◆ Exercise details ◆
Take the entries below and print only the lines from the one with "tan slope C7:C8" through the one with "tan brick H4 level 1 -> none", exactly as they stand, both ends included.

◆ Listed entries ◆
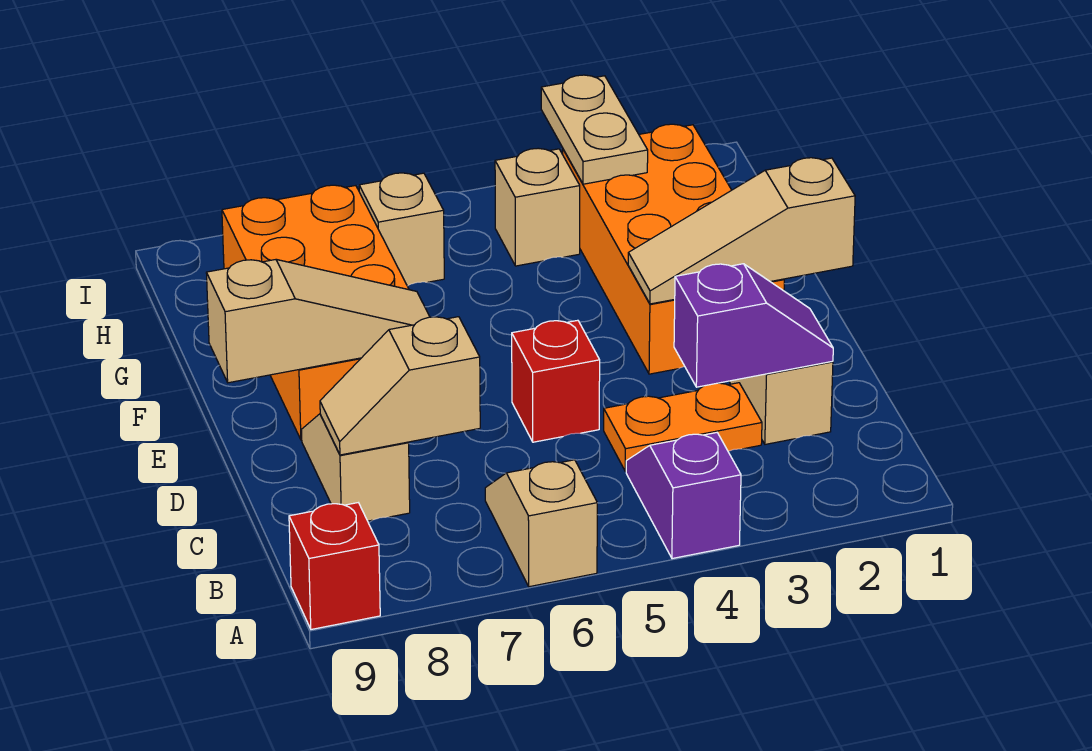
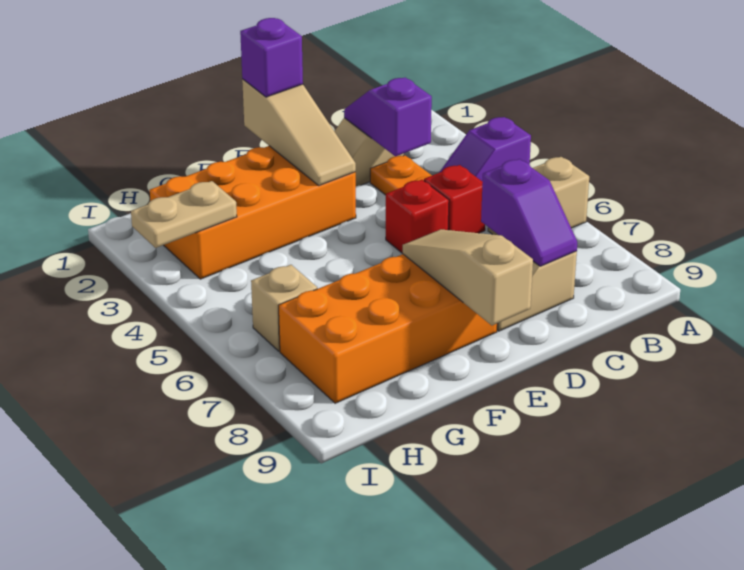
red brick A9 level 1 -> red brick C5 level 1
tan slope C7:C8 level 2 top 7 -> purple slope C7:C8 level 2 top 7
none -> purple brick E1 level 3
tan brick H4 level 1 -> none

--

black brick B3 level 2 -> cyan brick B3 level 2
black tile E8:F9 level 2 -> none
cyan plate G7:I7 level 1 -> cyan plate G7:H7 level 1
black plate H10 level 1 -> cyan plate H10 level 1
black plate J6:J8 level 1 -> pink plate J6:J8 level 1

==

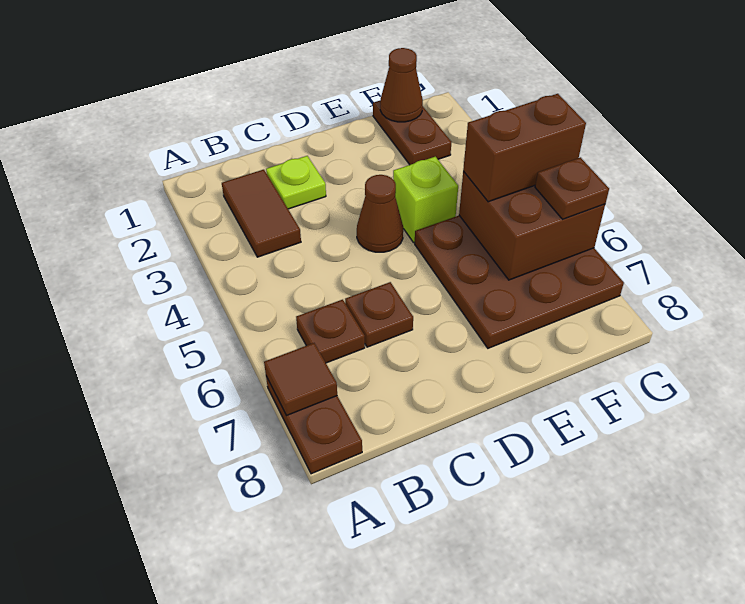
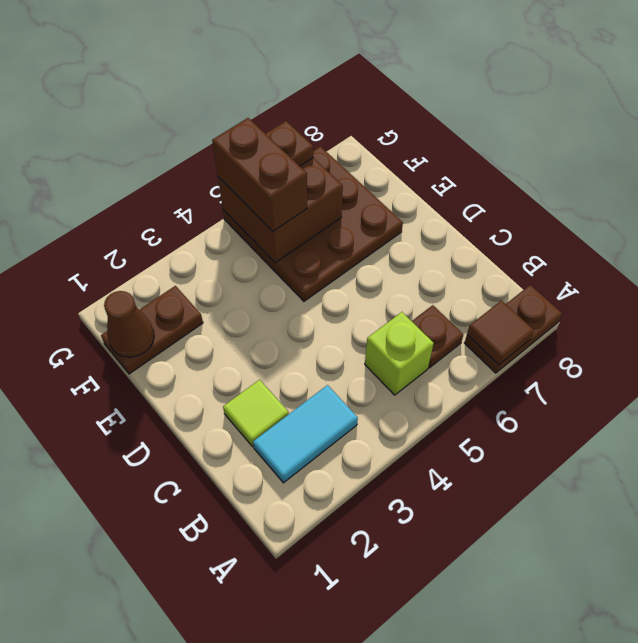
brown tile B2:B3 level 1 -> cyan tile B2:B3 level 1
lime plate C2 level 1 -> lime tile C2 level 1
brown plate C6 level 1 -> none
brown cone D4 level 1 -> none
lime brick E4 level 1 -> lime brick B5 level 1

◆ Exercise answer ◆
tan slope C7:C8 level 2 top 7 -> purple slope C7:C8 level 2 top 7
none -> purple brick E1 level 3
tan brick H4 level 1 -> none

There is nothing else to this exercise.